# Data in this exercise
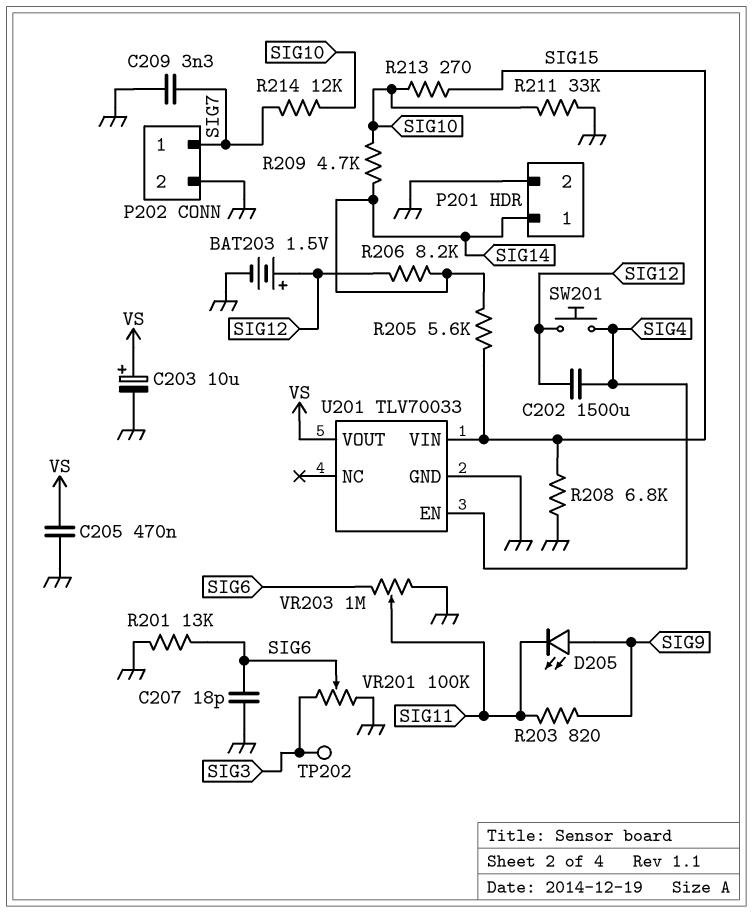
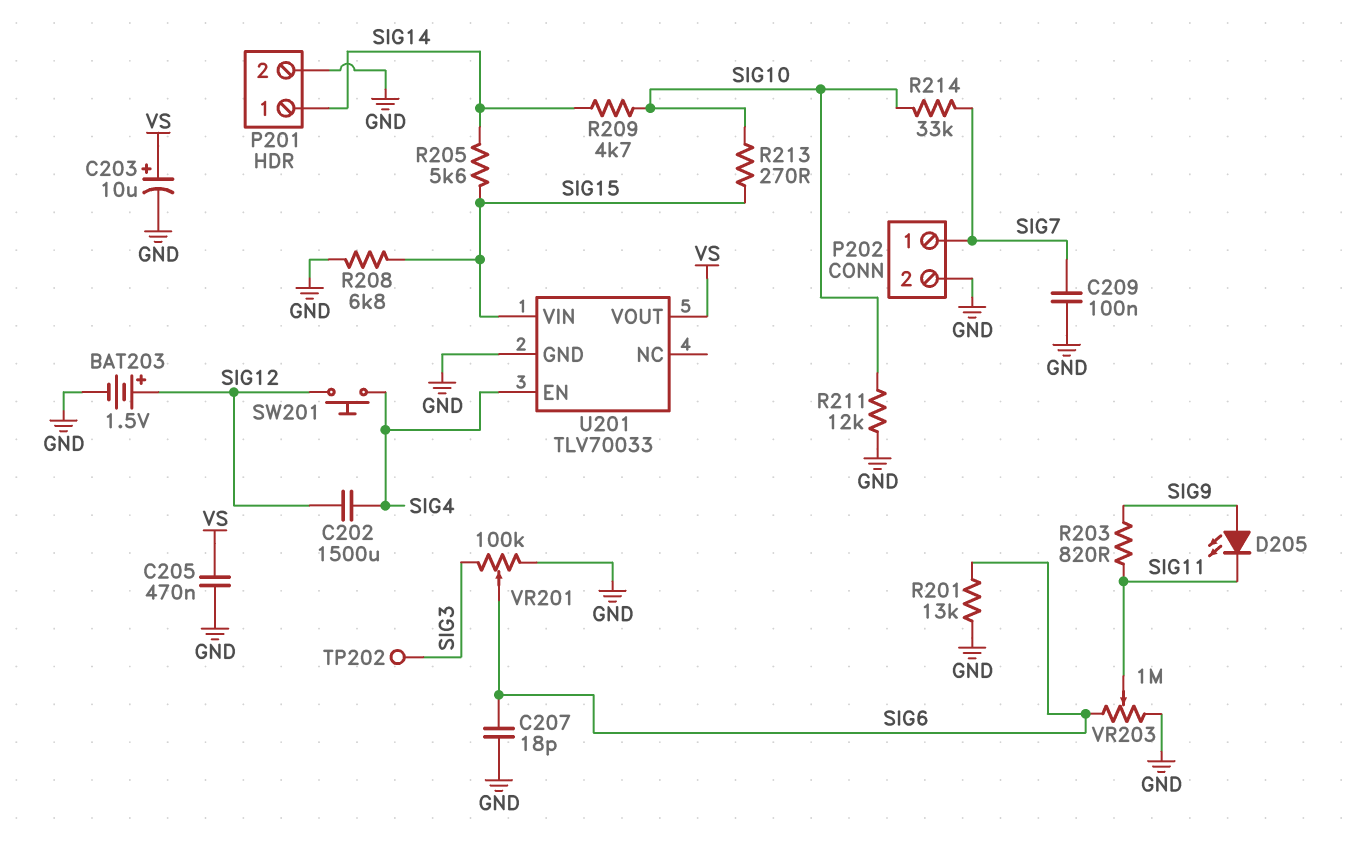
C209: 3.3nF (GND, SIG7) -> 100nF (GND, SIG7)
R206: 8.2k (SIG12, SIG14) -> none
R211: 33k (GND, SIG10) -> 12k (GND, SIG10)
R214: 12k (SIG7, SIG10) -> 33k (SIG7, SIG10)

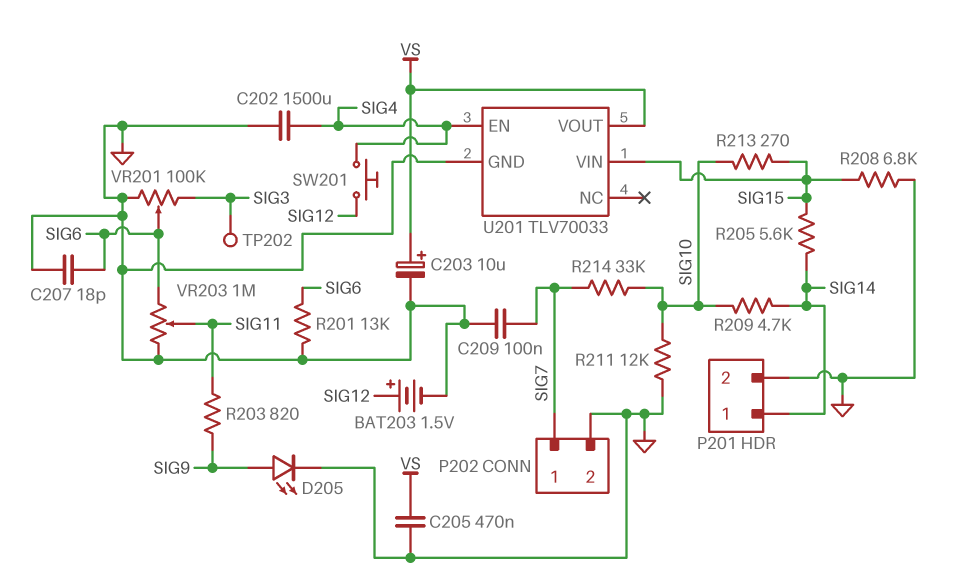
C202: 1500uF (SIG4, SIG12) -> 1500uF (GND, SIG4)
D205: LED (A SIG9, K SIG11) -> LED (A SIG9, K GND)

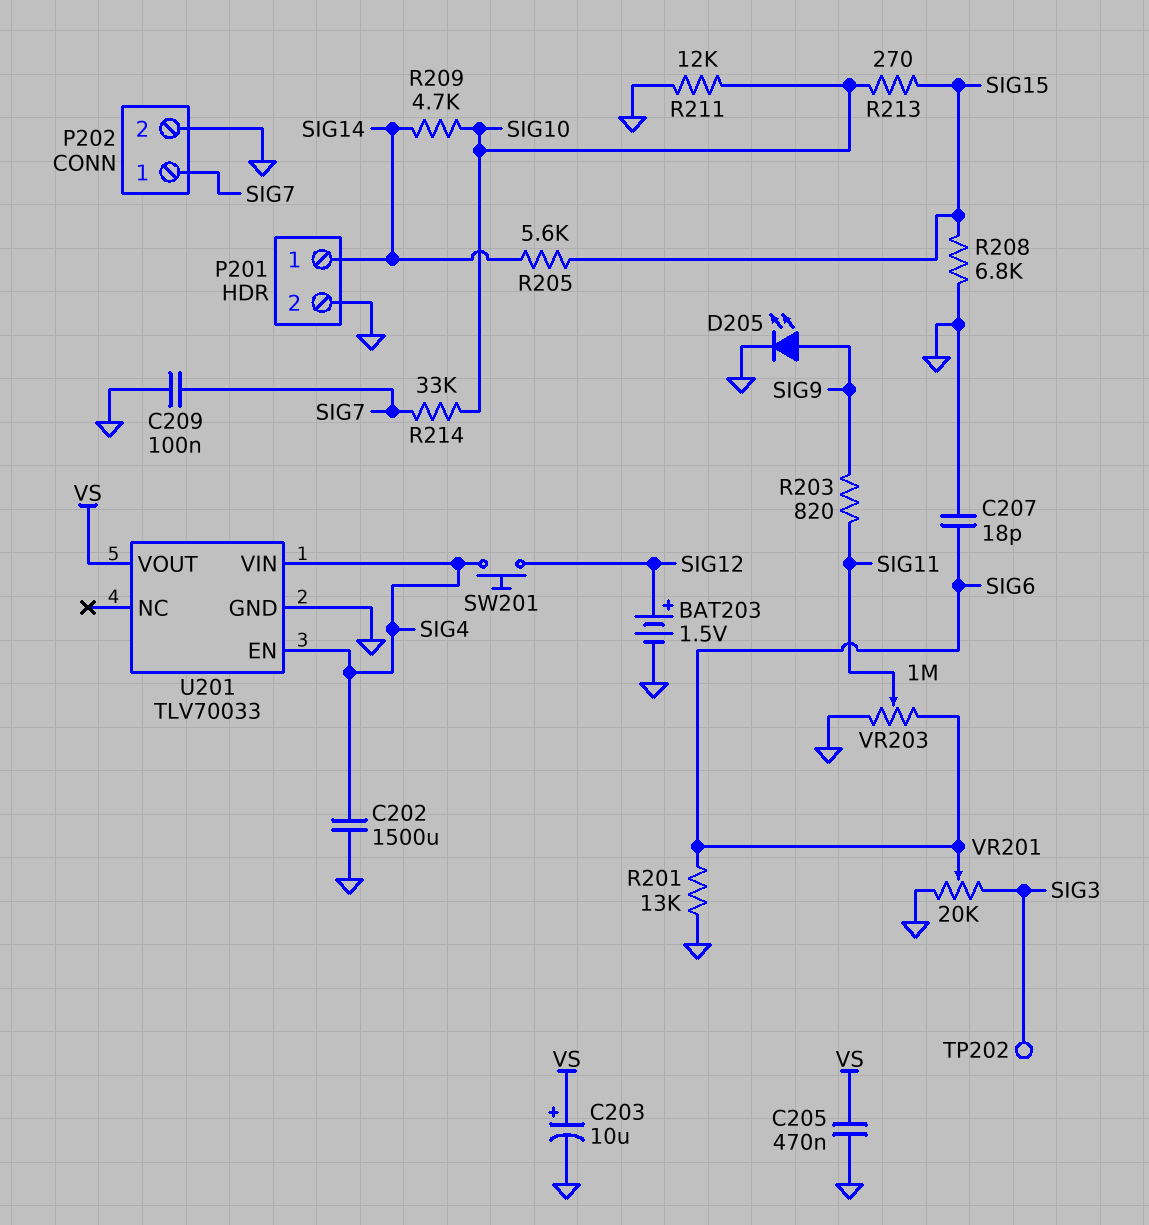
U201 pin VIN: SIG15 -> SIG4
VR201: 100k (GND, SIG3, wiper SIG6) -> 20k (GND, SIG3, wiper SIG6)

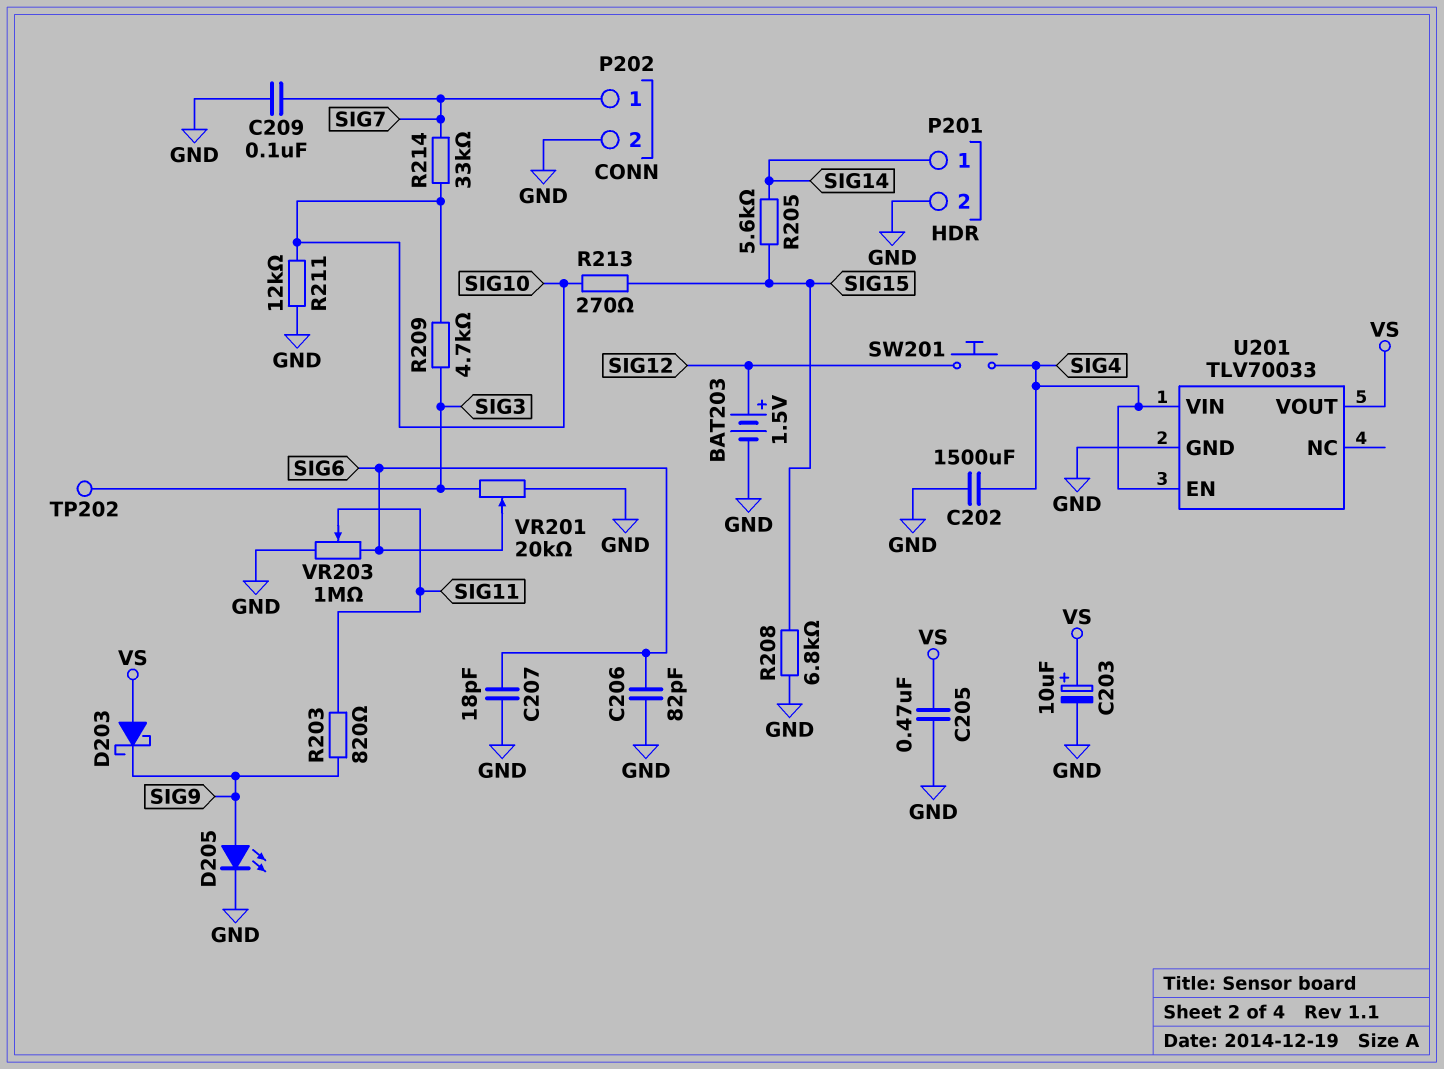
C206: none -> 82pF (GND, SIG6)
D203: none -> schottky (A VS, K SIG9)
R201: 13k (GND, SIG6) -> none
R209: 4.7k (SIG10, SIG14) -> 4.7k (SIG3, SIG10)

# Problem to solve
What's needed is an exact retyping of the records, pictures excluded.

# Result for this exercise
C209: 3.3nF (GND, SIG7) -> 100nF (GND, SIG7)
R206: 8.2k (SIG12, SIG14) -> none
R211: 33k (GND, SIG10) -> 12k (GND, SIG10)
R214: 12k (SIG7, SIG10) -> 33k (SIG7, SIG10)

C202: 1500uF (SIG4, SIG12) -> 1500uF (GND, SIG4)
D205: LED (A SIG9, K SIG11) -> LED (A SIG9, K GND)

U201 pin VIN: SIG15 -> SIG4
VR201: 100k (GND, SIG3, wiper SIG6) -> 20k (GND, SIG3, wiper SIG6)

C206: none -> 82pF (GND, SIG6)
D203: none -> schottky (A VS, K SIG9)
R201: 13k (GND, SIG6) -> none
R209: 4.7k (SIG10, SIG14) -> 4.7k (SIG3, SIG10)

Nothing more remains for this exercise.